■ MATERIAL PROVIDED
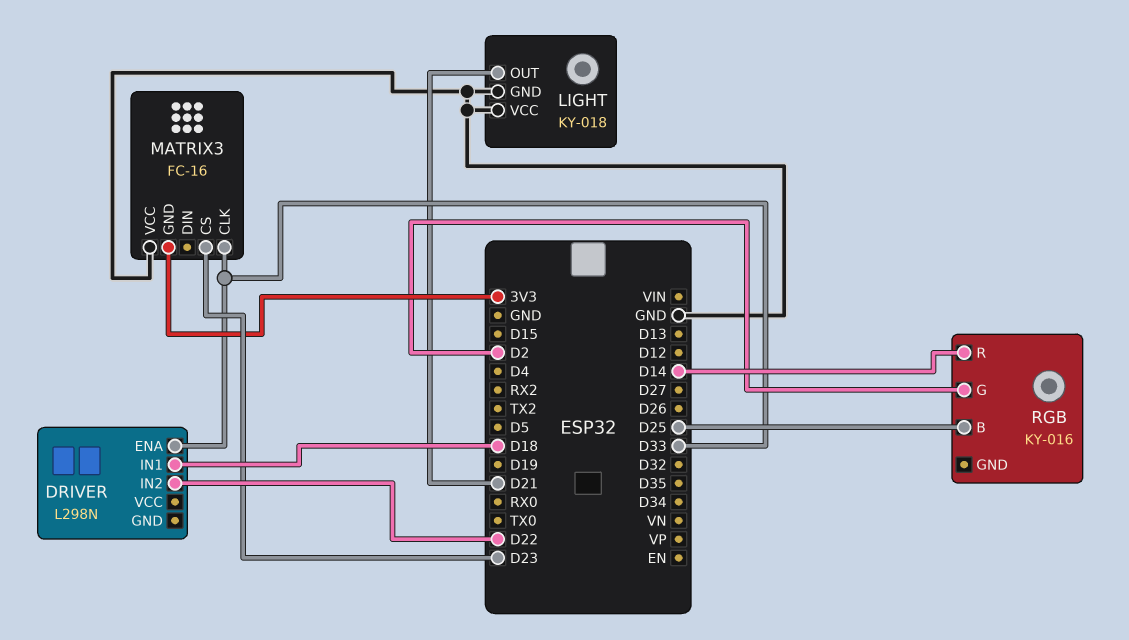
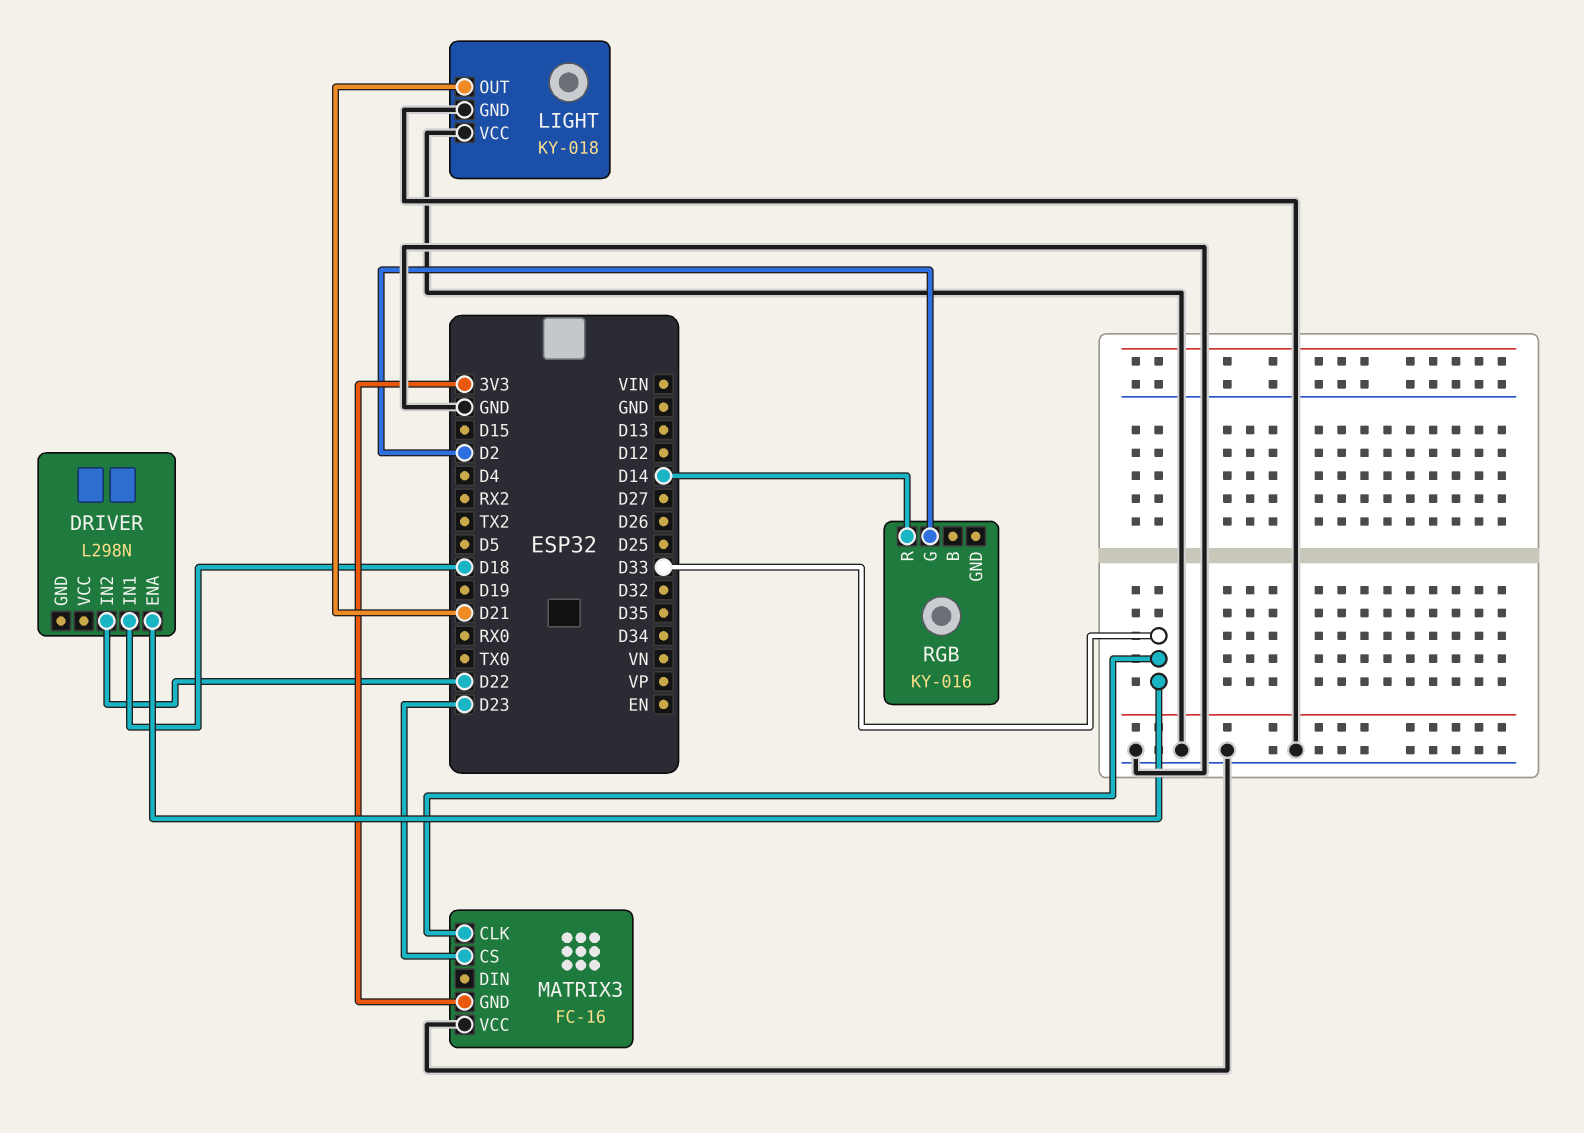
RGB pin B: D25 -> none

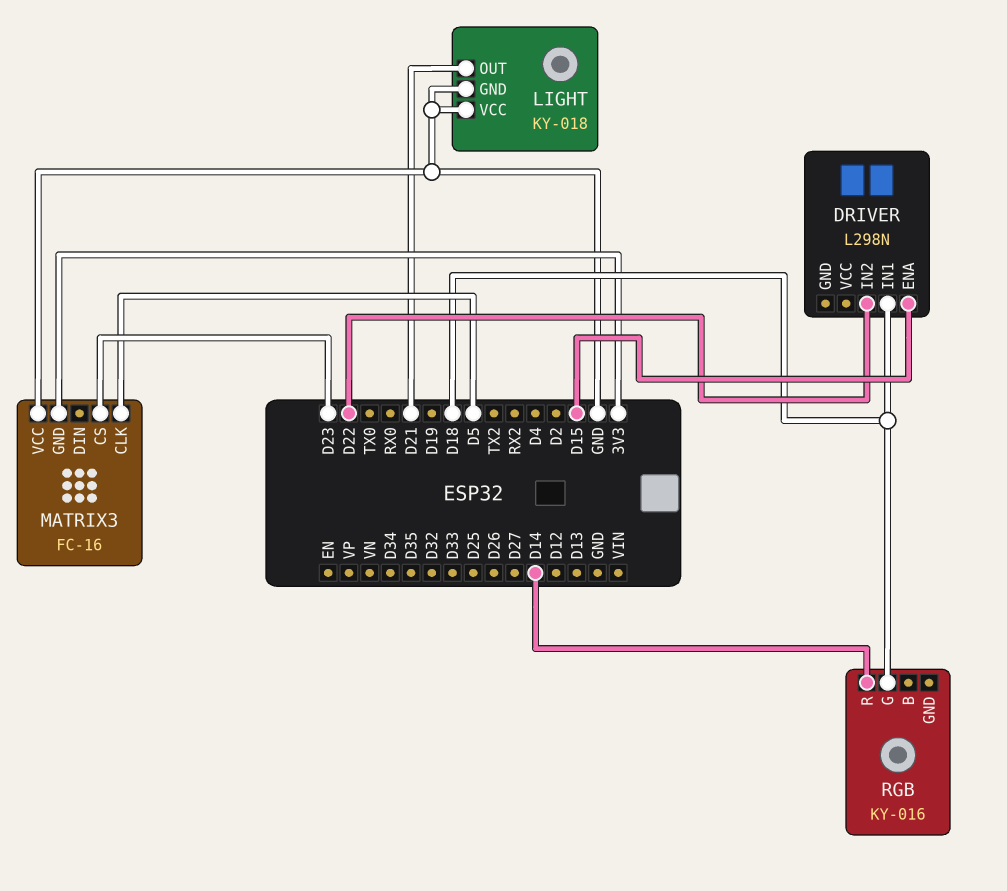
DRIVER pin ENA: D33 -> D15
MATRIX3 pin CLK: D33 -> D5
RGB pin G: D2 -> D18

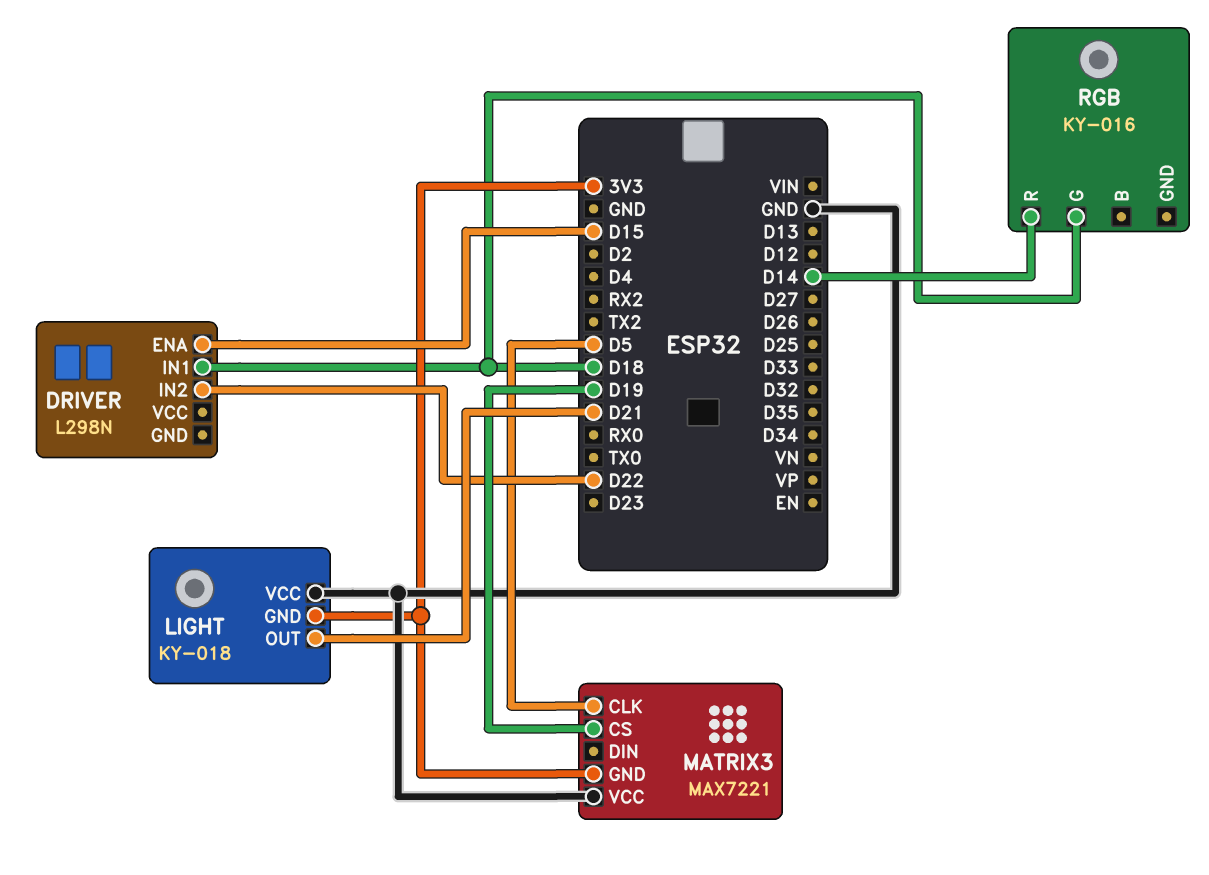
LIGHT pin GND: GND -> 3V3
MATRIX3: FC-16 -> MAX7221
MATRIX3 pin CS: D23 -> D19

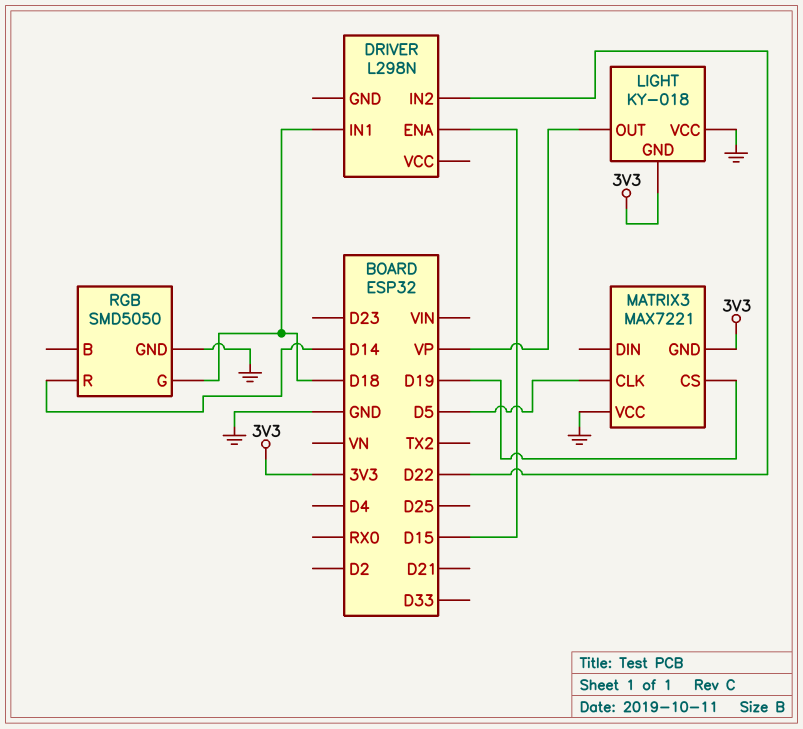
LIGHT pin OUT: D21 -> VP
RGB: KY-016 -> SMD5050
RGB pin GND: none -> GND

■ TASK ITEM
Scan the material above for the string "none", returning each line that contains it.

■ TASK RESPONSE
RGB pin B: D25 -> none
RGB pin GND: none -> GND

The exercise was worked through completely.